# Problem statement:
Please collect every line in the data below that contains the string "grace", copying each line in full.
— start —
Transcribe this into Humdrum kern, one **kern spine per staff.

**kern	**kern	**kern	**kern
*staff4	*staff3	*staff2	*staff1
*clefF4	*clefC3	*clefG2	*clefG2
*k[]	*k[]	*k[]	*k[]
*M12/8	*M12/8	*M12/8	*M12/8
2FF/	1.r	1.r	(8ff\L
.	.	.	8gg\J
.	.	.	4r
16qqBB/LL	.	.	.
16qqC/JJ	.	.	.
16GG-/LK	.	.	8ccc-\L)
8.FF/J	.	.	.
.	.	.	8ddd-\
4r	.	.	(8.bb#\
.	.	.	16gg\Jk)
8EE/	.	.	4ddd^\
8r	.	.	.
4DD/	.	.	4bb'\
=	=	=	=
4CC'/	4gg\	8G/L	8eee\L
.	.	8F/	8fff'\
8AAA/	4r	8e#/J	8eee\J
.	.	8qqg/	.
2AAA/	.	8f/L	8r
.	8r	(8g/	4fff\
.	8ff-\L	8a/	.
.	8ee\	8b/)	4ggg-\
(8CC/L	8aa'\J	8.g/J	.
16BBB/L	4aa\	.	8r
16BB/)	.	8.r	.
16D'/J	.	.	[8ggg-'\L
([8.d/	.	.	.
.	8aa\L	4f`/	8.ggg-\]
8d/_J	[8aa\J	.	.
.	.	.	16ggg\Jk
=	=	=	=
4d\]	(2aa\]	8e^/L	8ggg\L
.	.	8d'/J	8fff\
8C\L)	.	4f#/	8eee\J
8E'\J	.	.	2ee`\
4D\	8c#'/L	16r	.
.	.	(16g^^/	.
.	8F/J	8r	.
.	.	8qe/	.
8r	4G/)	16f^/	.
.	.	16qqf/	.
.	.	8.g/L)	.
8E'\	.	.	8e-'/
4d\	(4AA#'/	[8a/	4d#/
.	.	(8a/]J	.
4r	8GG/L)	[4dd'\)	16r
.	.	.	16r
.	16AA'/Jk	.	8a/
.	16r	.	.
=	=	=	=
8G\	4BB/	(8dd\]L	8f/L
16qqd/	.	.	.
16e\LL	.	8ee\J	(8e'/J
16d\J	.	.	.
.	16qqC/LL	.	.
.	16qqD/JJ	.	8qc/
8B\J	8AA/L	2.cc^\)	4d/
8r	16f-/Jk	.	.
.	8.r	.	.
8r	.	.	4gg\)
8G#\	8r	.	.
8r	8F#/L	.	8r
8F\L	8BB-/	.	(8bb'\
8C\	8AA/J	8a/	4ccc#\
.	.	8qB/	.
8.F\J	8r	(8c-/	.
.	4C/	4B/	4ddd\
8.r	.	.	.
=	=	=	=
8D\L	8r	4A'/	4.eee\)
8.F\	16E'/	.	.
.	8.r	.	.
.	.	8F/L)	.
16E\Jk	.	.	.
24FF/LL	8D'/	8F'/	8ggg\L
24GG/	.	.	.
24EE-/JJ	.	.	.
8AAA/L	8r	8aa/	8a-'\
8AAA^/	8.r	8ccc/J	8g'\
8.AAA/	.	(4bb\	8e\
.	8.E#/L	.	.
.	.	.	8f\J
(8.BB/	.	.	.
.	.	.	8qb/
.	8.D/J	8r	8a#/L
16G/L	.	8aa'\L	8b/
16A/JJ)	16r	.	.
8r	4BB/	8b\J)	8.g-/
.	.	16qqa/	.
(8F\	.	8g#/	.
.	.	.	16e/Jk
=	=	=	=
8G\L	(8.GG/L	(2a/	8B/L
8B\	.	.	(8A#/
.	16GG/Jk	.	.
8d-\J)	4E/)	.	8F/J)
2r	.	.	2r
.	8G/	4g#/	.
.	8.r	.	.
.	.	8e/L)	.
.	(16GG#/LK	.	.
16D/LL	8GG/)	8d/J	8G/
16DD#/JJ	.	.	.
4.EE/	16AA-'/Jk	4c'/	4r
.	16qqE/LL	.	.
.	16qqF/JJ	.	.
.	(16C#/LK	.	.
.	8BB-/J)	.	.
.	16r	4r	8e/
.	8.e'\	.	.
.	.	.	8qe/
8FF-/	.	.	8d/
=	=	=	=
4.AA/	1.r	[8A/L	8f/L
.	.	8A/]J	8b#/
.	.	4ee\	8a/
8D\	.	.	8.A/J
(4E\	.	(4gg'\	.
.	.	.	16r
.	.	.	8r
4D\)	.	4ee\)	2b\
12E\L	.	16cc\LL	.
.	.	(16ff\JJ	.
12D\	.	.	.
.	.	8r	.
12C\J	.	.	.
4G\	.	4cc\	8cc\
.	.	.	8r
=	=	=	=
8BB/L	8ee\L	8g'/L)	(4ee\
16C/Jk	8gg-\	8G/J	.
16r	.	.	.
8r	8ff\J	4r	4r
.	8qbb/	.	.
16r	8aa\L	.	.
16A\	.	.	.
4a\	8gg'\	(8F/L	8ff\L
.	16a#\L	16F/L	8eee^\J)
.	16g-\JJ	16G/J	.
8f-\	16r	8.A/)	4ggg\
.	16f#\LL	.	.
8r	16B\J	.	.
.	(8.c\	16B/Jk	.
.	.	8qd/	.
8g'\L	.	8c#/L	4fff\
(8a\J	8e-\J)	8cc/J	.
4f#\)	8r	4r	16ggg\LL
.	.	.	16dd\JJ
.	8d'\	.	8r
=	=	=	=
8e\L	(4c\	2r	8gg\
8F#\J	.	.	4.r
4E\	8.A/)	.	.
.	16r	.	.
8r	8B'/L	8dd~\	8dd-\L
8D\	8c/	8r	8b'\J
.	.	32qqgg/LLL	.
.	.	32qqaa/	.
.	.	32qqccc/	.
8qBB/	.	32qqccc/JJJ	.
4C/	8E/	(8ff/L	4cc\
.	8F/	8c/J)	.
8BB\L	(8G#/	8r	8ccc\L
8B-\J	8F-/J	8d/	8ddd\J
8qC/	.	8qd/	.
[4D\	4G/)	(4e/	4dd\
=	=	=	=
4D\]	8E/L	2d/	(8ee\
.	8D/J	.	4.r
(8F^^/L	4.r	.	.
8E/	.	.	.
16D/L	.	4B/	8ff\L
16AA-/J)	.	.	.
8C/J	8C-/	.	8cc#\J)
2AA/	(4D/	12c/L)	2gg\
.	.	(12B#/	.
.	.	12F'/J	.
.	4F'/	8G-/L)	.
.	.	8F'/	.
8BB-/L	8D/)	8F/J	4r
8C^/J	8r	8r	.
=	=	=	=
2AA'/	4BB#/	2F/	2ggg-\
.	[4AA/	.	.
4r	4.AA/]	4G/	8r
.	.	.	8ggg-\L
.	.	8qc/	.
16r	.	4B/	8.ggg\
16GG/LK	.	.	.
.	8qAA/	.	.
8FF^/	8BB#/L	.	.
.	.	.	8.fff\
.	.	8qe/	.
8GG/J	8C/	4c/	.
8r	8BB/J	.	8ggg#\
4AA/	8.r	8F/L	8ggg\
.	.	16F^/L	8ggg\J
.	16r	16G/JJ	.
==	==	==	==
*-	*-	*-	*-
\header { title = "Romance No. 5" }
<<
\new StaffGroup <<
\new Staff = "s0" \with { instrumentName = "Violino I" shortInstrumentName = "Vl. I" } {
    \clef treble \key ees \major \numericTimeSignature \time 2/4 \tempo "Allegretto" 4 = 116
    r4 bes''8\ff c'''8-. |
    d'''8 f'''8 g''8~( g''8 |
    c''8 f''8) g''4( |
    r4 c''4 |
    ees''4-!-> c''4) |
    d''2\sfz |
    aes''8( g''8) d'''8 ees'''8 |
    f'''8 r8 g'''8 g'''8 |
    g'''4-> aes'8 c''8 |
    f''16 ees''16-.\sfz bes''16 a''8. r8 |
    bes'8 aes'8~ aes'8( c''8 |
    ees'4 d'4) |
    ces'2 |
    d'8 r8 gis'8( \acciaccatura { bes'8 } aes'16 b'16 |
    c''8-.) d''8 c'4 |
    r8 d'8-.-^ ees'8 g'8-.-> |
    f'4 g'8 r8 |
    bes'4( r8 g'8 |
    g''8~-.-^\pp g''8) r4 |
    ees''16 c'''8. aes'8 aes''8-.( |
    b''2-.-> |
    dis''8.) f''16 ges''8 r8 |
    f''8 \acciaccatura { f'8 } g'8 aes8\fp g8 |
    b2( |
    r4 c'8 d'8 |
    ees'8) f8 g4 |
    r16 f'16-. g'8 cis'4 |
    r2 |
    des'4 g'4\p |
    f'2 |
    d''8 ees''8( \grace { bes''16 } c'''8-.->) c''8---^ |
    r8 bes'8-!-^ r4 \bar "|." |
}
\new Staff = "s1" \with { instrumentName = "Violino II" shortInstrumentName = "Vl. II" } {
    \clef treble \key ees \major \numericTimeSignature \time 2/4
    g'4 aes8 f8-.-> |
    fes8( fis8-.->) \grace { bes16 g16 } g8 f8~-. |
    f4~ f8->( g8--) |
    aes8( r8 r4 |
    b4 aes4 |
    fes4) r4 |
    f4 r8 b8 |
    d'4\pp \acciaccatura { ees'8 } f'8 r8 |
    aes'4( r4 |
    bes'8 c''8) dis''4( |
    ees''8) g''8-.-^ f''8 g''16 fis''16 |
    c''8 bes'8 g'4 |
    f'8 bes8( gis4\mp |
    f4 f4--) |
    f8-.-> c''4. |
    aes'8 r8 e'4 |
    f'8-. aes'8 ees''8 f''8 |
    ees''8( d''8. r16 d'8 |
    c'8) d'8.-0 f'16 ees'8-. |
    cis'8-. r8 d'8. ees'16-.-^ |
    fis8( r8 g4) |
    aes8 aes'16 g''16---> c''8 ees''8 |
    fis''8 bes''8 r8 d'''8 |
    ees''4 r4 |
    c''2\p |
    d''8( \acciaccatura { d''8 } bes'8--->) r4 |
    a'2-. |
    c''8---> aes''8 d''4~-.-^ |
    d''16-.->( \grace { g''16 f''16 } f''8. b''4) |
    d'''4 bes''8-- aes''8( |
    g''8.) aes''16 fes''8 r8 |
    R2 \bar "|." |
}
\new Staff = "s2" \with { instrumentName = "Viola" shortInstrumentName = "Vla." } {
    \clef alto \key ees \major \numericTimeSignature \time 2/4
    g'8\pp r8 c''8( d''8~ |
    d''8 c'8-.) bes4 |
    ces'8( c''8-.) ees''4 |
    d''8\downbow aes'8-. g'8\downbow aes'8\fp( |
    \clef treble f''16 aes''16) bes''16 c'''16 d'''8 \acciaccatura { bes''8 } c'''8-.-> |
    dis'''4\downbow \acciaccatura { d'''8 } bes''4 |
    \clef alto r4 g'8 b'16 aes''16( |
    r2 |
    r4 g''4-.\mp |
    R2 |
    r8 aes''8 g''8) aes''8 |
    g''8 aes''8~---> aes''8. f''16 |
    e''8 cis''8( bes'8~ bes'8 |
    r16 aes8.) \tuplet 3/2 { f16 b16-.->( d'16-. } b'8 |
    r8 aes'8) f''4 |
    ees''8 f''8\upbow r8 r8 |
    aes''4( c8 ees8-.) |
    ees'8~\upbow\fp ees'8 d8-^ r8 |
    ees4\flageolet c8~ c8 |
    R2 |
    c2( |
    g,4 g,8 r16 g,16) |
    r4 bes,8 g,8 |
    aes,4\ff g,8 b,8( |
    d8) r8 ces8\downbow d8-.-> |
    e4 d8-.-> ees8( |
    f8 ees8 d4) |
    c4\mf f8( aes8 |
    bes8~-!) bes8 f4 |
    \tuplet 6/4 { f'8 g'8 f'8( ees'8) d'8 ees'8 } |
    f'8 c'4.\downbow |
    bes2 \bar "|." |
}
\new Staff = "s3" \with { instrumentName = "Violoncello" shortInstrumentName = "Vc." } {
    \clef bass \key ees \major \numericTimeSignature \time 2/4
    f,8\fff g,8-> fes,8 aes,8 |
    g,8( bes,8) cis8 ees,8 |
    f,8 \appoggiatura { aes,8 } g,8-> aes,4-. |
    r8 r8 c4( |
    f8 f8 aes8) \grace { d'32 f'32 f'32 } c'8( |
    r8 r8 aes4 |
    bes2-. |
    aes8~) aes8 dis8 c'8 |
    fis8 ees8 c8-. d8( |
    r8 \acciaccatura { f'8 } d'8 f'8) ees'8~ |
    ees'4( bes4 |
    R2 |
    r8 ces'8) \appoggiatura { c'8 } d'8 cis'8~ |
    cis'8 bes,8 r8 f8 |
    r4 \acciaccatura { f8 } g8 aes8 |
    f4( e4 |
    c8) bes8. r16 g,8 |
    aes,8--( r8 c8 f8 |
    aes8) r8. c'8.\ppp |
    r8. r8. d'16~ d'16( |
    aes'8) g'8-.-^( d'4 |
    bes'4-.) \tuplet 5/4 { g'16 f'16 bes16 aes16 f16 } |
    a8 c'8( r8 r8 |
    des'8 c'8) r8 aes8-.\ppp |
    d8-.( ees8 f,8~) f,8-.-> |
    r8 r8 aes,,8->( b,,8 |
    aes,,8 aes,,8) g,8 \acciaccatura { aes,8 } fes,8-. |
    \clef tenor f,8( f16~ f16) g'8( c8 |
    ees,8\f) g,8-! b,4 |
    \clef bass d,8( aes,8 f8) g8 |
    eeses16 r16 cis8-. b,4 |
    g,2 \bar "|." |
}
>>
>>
— end —
# Answer to this task:
    d''8 ees''8( \grace { bes''16 } c'''8-.->) c''8---^ |
    fes8( fis8-.->) \grace { bes16 g16 } g8 f8~-. |
    d''16-.->( \grace { g''16 f''16 } f''8. b''4) |
    f8 f8 aes8) \grace { d'32 f'32 f'32 } c'8( |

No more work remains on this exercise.